# What the exercise asks
Starting at the line with "D3: LED white" and going on through the line with "R9: 2.4k (BR_R, GND) -> 33k (BR_R, GND)", reproduce each line in the records below exactly and nothing more.

# Material provided
****************************************

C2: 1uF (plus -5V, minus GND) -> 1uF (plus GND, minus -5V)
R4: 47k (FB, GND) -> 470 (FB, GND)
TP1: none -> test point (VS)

****************************************

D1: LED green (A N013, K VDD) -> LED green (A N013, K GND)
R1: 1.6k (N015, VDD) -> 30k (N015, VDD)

****************************************

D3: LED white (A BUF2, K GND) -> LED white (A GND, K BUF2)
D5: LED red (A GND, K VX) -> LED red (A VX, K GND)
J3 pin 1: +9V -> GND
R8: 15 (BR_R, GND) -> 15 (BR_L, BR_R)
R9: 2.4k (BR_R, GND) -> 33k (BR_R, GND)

****************************************

# Your response
D3: LED white (A BUF2, K GND) -> LED white (A GND, K BUF2)
D5: LED red (A GND, K VX) -> LED red (A VX, K GND)
J3 pin 1: +9V -> GND
R8: 15 (BR_R, GND) -> 15 (BR_L, BR_R)
R9: 2.4k (BR_R, GND) -> 33k (BR_R, GND)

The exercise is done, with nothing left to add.